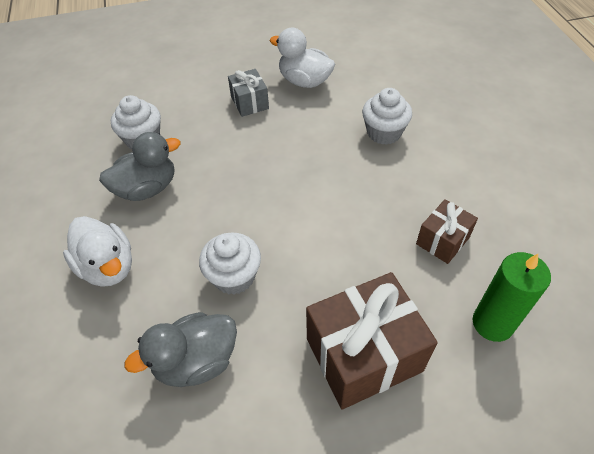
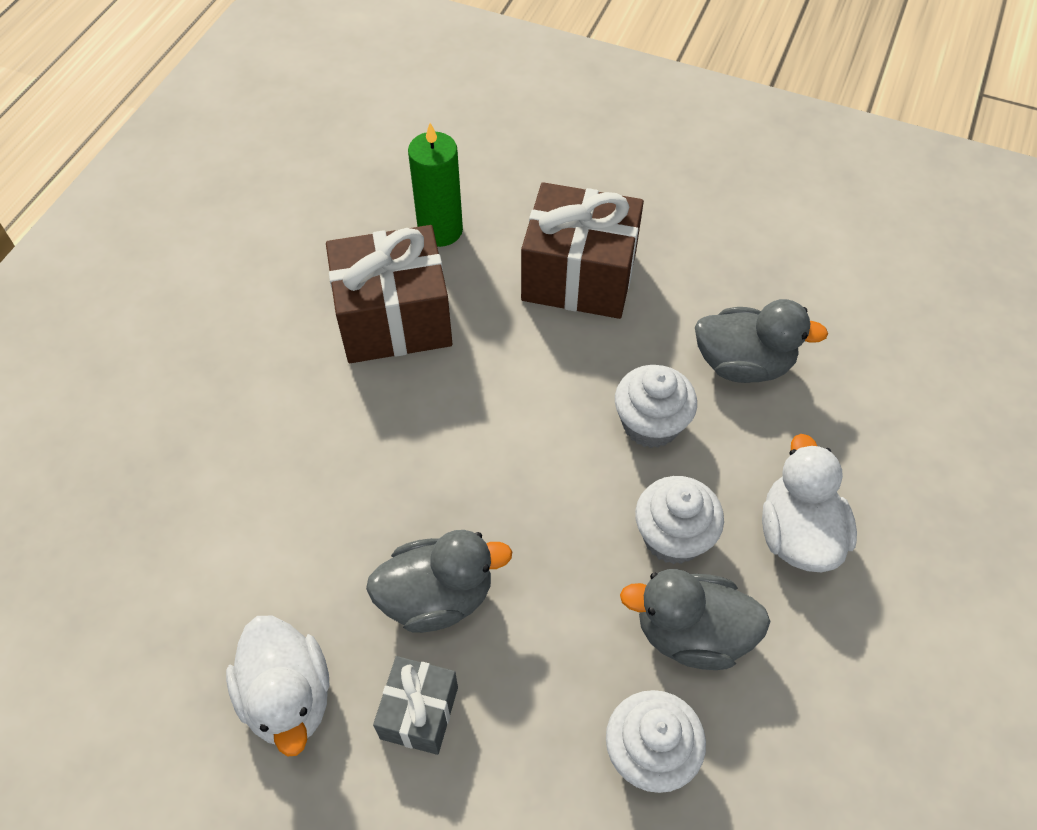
camera: 145 degrees left, 5 degrees up
(278, 137) = (437, 597): none -> grey duck
(384, 133) = (291, 497): white cupcake -> white cupcake (673, 537)
(442, 240) = (394, 319): brown gift -> brown gift, size x1.86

▶ [WORK TASK]:
Each line of the material goes into your copy unchanged, but no picture does.

▶ [RESPONSE TO THE EXERCISE]:
camera: 145 degrees left, 5 degrees up
(278, 137) = (437, 597): none -> grey duck
(384, 133) = (291, 497): white cupcake -> white cupcake (673, 537)
(442, 240) = (394, 319): brown gift -> brown gift, size x1.86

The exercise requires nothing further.